Exercise instructions → Beginning with the first line, return the material verbatim and without pictures.

Supplied material →
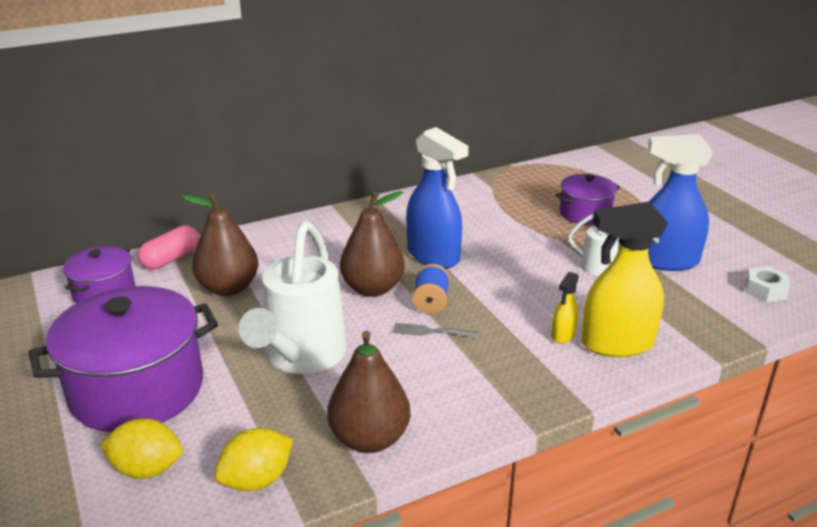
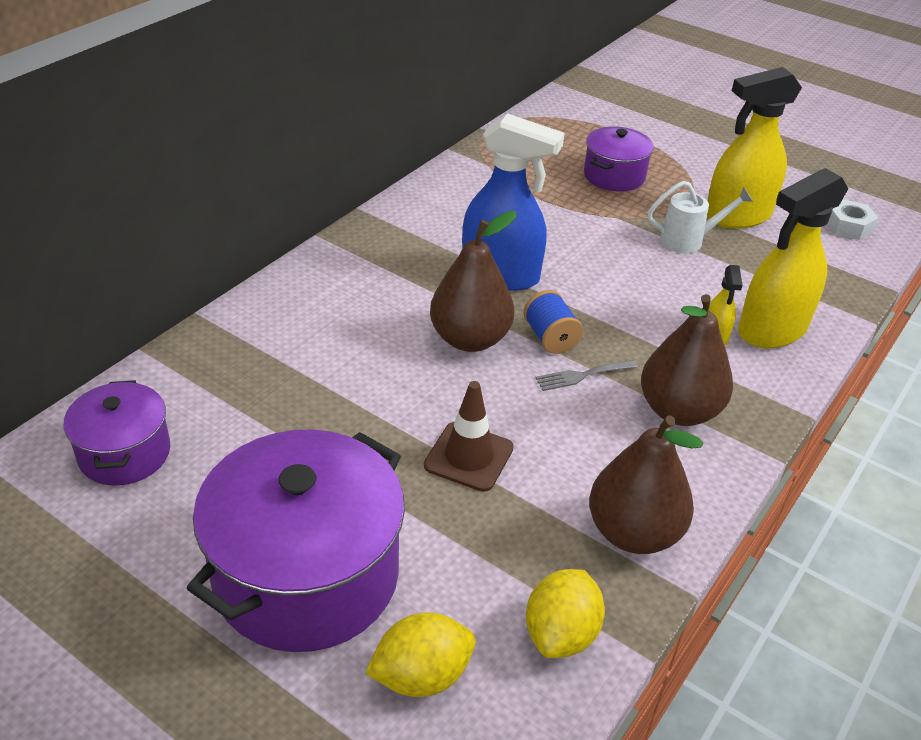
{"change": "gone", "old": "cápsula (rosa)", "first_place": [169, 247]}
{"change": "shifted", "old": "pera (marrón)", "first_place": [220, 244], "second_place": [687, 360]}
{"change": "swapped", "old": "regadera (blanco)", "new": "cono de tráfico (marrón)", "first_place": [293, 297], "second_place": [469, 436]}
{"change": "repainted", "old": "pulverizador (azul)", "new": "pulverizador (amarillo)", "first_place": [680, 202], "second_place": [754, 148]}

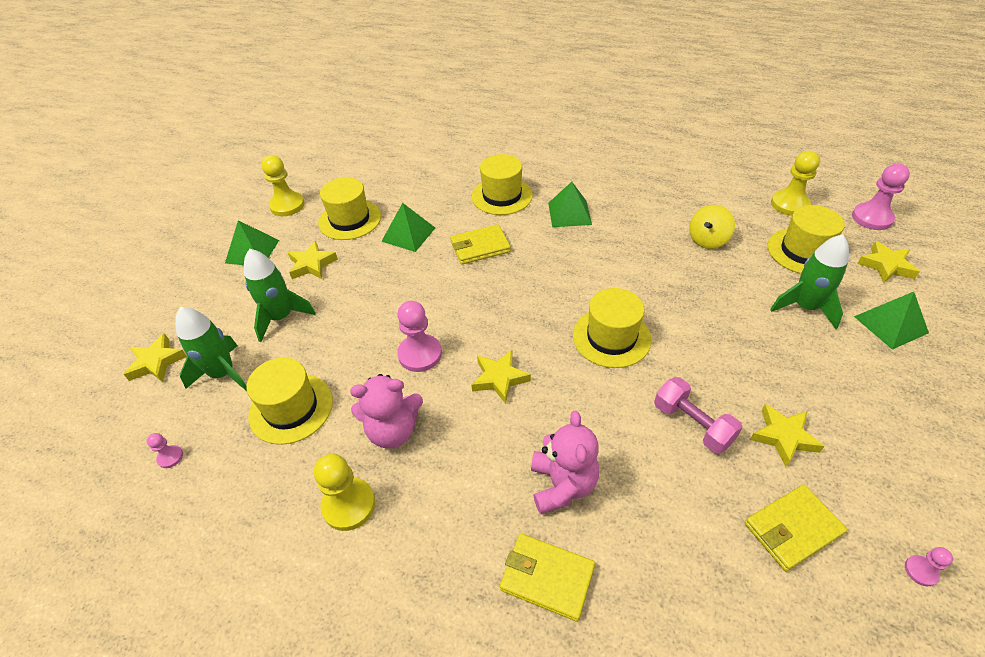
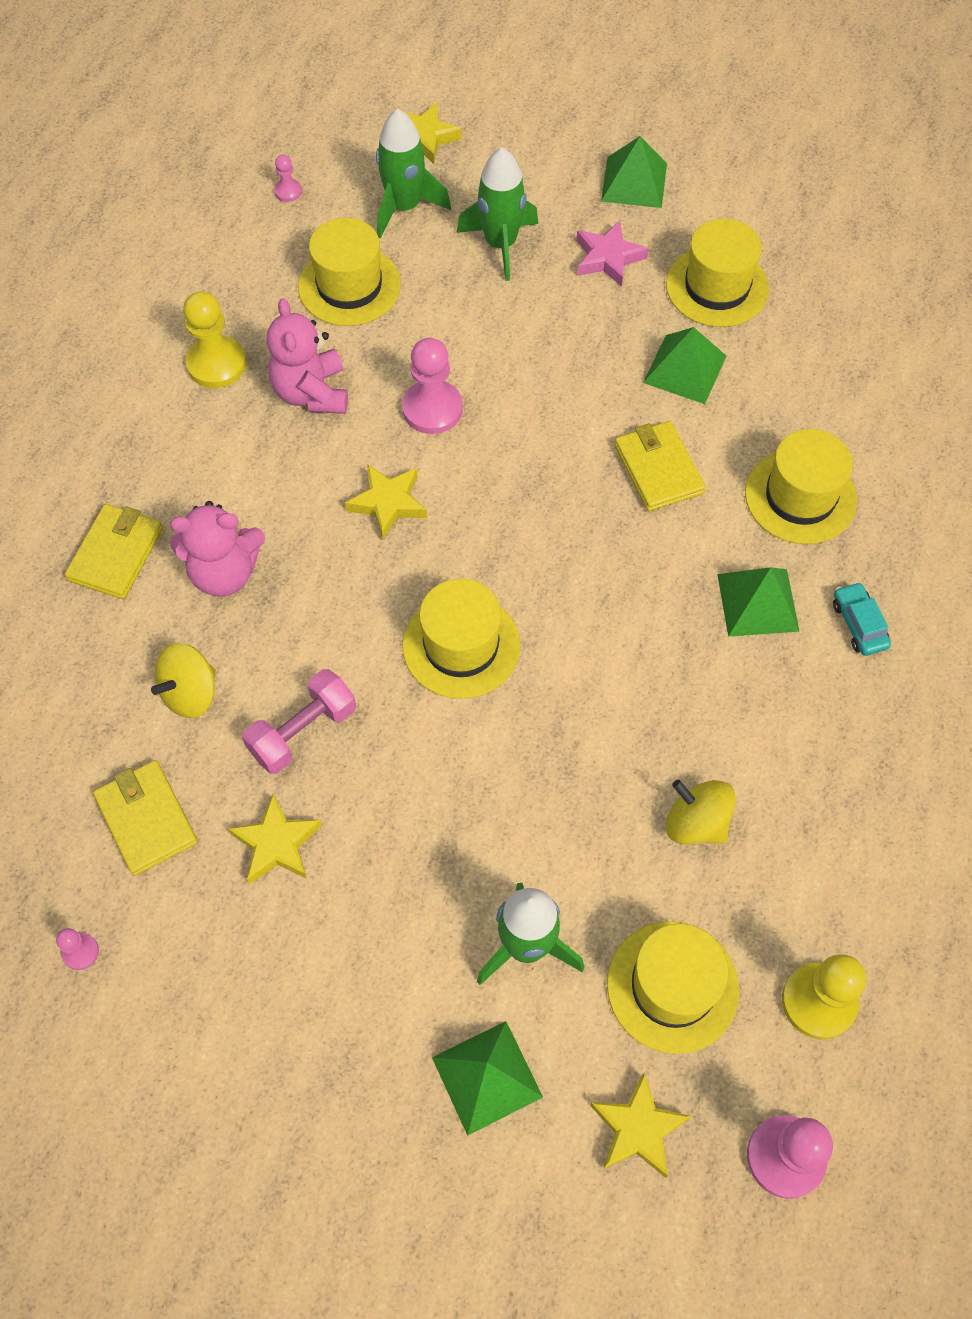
{"change": "gone", "old": "peón (amarillo)", "first_place": [283, 185]}
{"change": "repainted", "old": "estrella (amarillo)", "new": "estrella (rosa)", "first_place": [313, 260], "second_place": [612, 254]}
{"change": "new", "new": "peonza (amarillo)", "second_place": [183, 680]}
{"change": "new", "new": "coche (turquesa)", "second_place": [862, 619]}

Written response →
{"change": "gone", "old": "cápsula (rosa)", "first_place": [169, 247]}
{"change": "shifted", "old": "pera (marrón)", "first_place": [220, 244], "second_place": [687, 360]}
{"change": "swapped", "old": "regadera (blanco)", "new": "cono de tráfico (marrón)", "first_place": [293, 297], "second_place": [469, 436]}
{"change": "repainted", "old": "pulverizador (azul)", "new": "pulverizador (amarillo)", "first_place": [680, 202], "second_place": [754, 148]}

{"change": "gone", "old": "peón (amarillo)", "first_place": [283, 185]}
{"change": "repainted", "old": "estrella (amarillo)", "new": "estrella (rosa)", "first_place": [313, 260], "second_place": [612, 254]}
{"change": "new", "new": "peonza (amarillo)", "second_place": [183, 680]}
{"change": "new", "new": "coche (turquesa)", "second_place": [862, 619]}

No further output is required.